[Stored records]

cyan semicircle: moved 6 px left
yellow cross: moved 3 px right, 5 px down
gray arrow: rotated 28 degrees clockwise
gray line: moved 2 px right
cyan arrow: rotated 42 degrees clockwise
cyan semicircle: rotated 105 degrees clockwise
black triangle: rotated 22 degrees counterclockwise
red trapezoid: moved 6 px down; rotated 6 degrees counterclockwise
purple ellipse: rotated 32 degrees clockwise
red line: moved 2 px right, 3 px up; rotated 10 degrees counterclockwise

**PROBLEM:** Please copy every one of these rows word for word.

**THE ANSWER:**
cyan semicircle: moved 6 px left
yellow cross: moved 3 px right, 5 px down
gray arrow: rotated 28 degrees clockwise
gray line: moved 2 px right
cyan arrow: rotated 42 degrees clockwise
cyan semicircle: rotated 105 degrees clockwise
black triangle: rotated 22 degrees counterclockwise
red trapezoid: moved 6 px down; rotated 6 degrees counterclockwise
purple ellipse: rotated 32 degrees clockwise
red line: moved 2 px right, 3 px up; rotated 10 degrees counterclockwise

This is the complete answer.